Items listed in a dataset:
=== Section Start ===

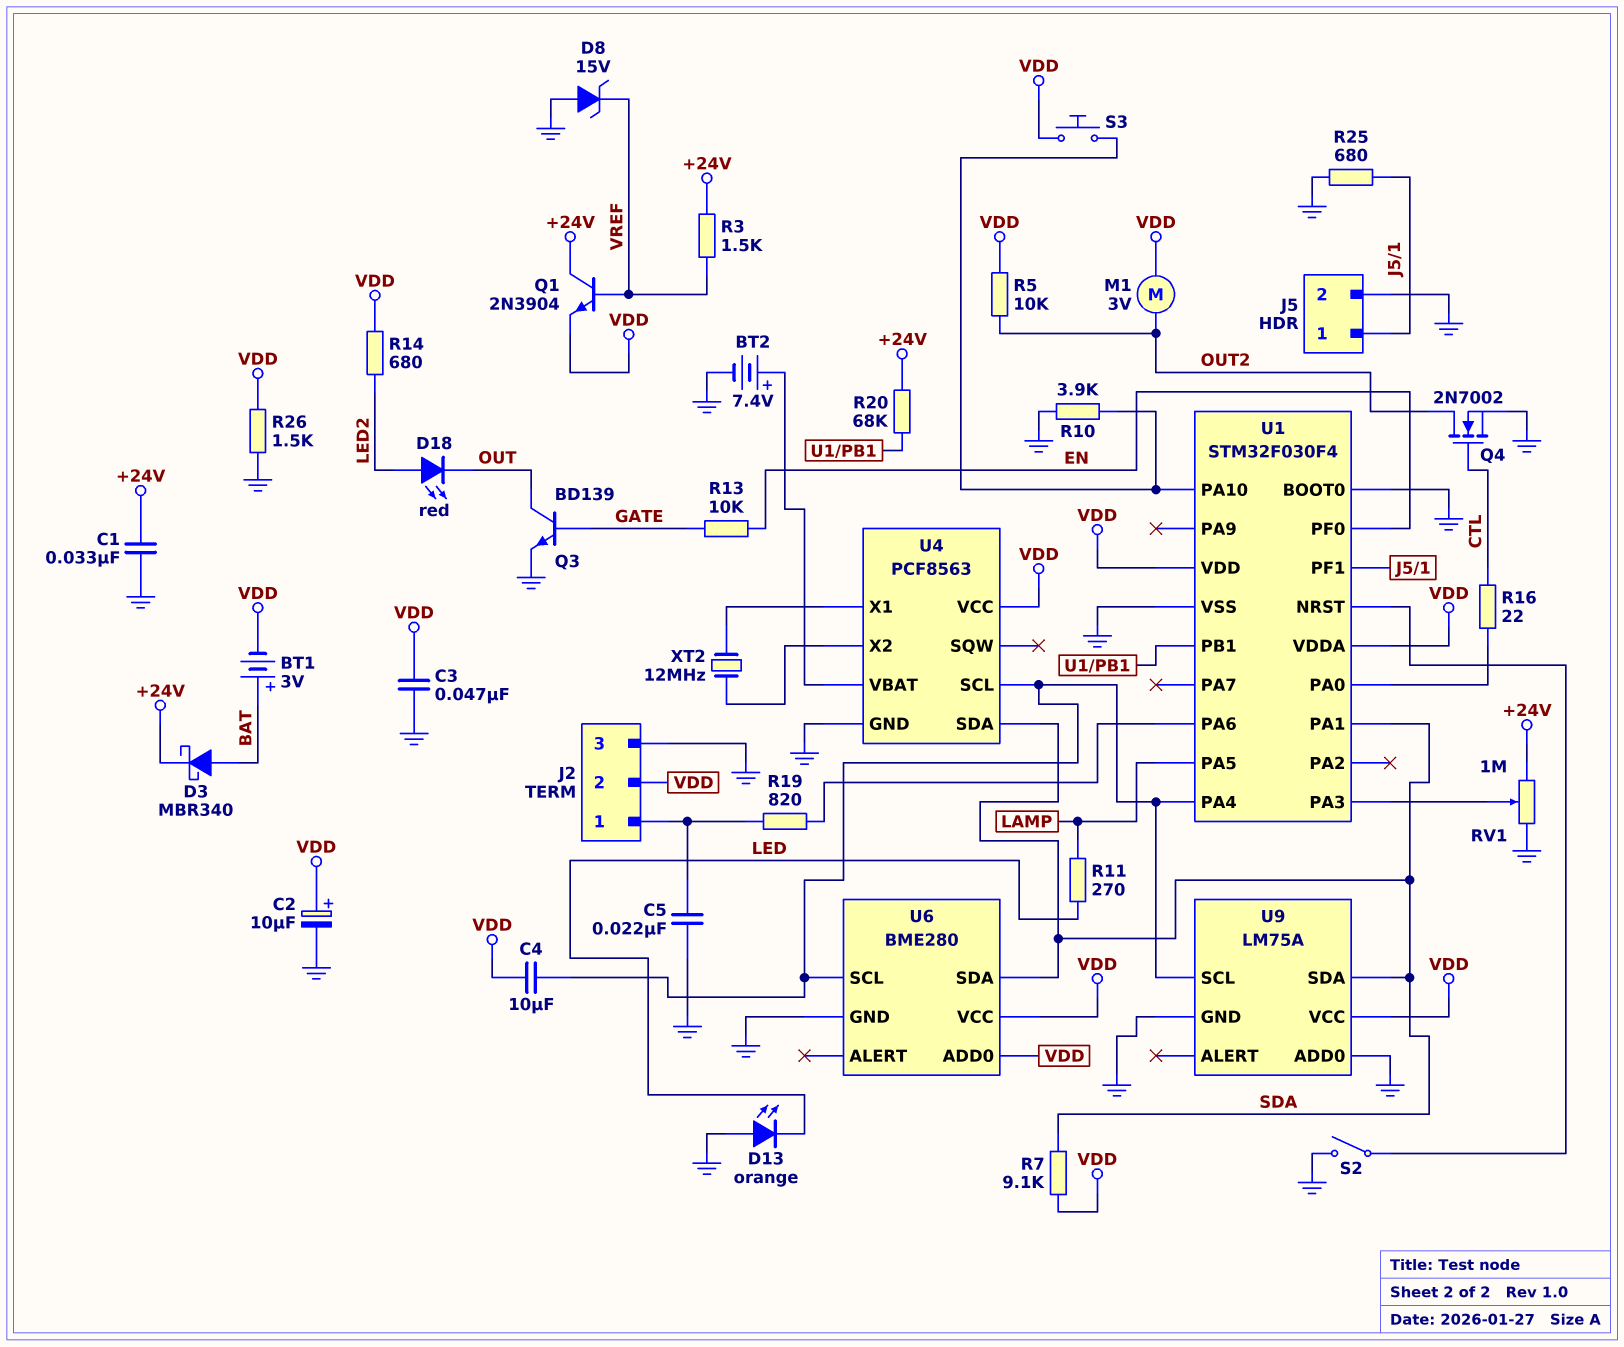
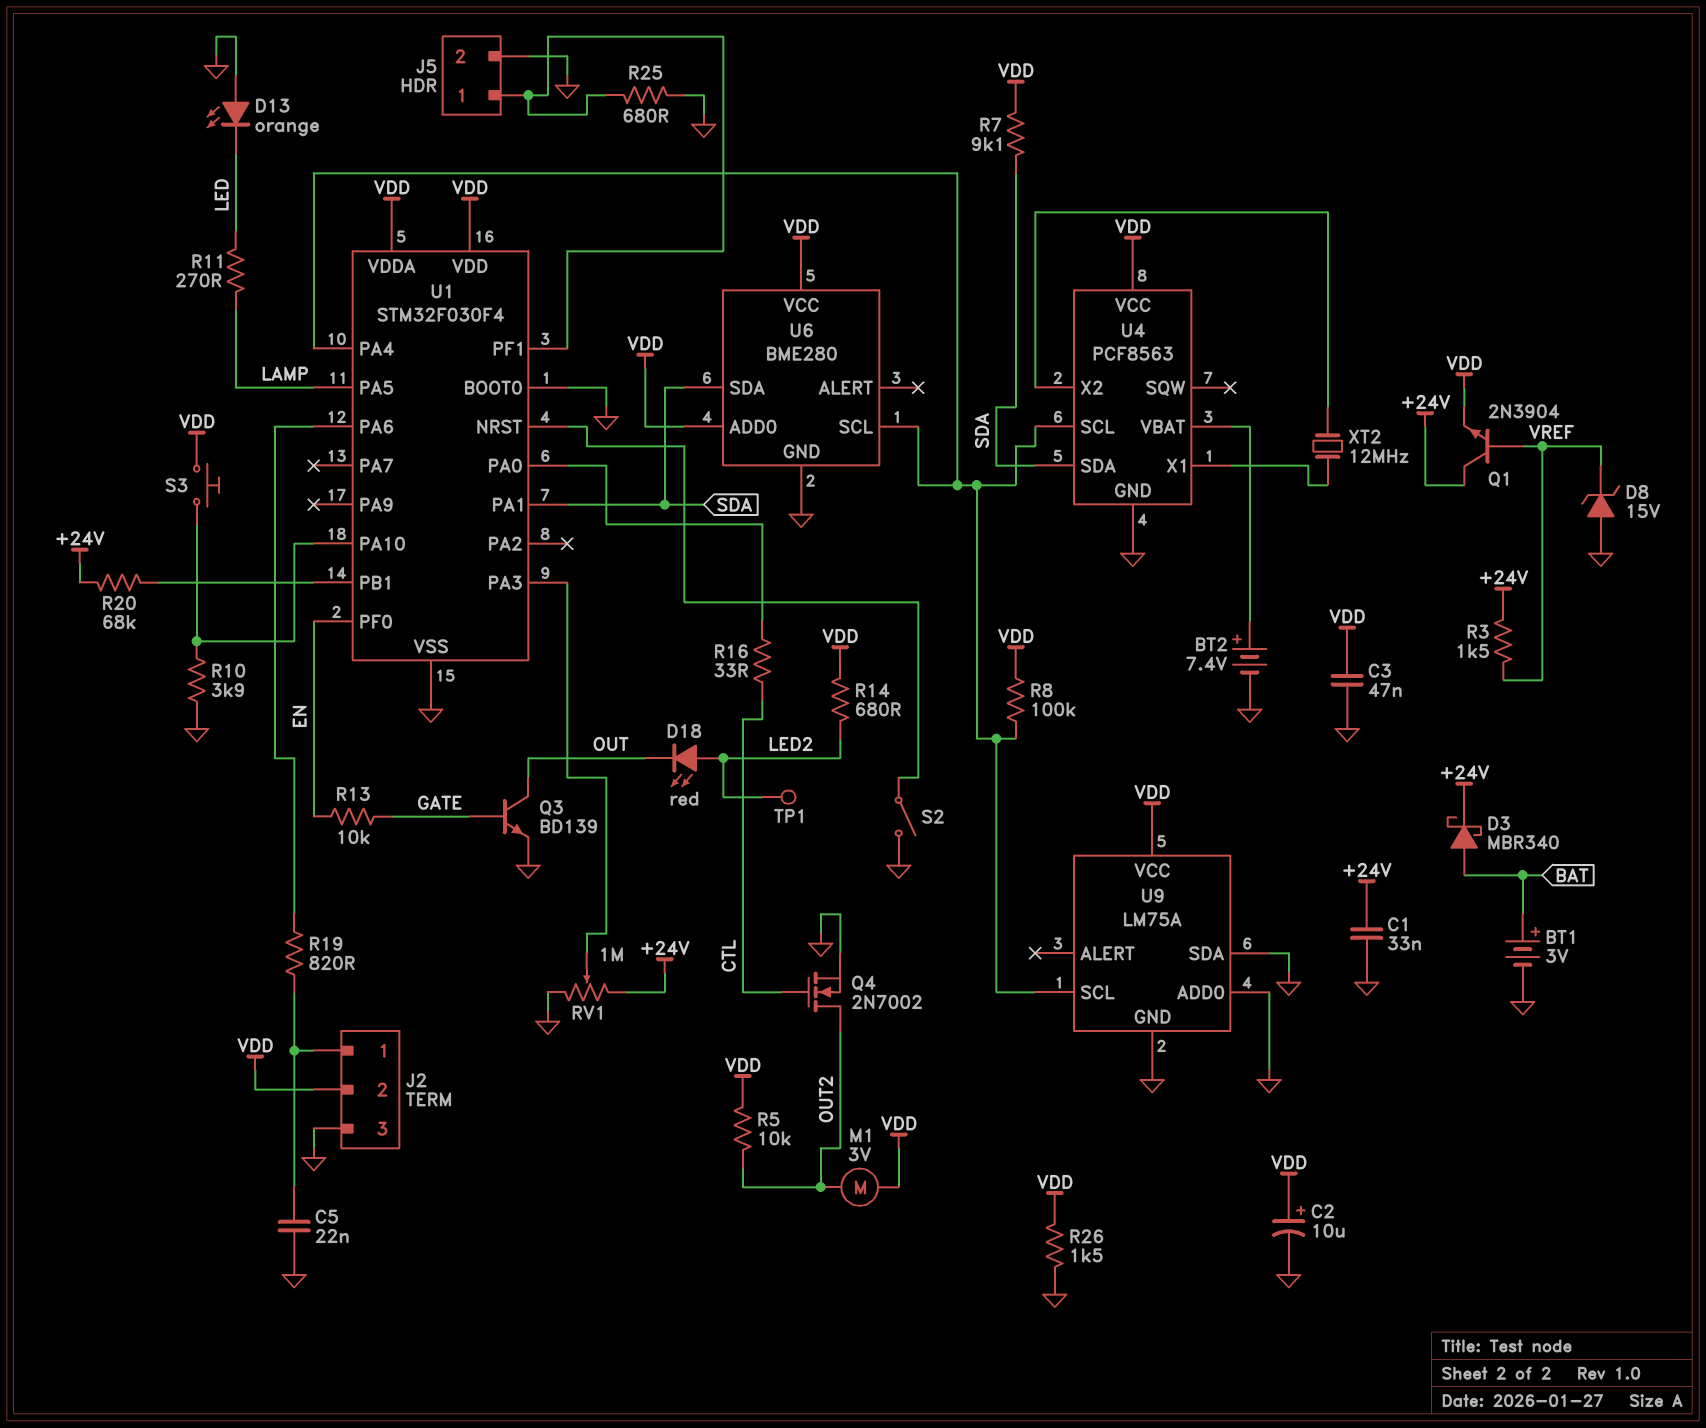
BT1: 3V (plus BAT, minus VDD) -> 3V (plus BAT, minus GND)
C4: 10uF (U1/PA4, VDD) -> none
R8: none -> 100k (U1/PA4, VDD)
R16: 22 (CTL, U1/PA0) -> 33 (CTL, U1/PA0)
TP1: none -> test point (LED2)
U9 pin SDA: SDA -> GND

=== Section End ===

:: EXERCISE ::
Your output should be the lines from the one with "R16: 22 (CTL, U1/PA0) -> 33 (CTL, U1/PA0)" through the end of the records above, copied exactly.

:: EXPECTED ANSWER ::
R16: 22 (CTL, U1/PA0) -> 33 (CTL, U1/PA0)
TP1: none -> test point (LED2)
U9 pin SDA: SDA -> GND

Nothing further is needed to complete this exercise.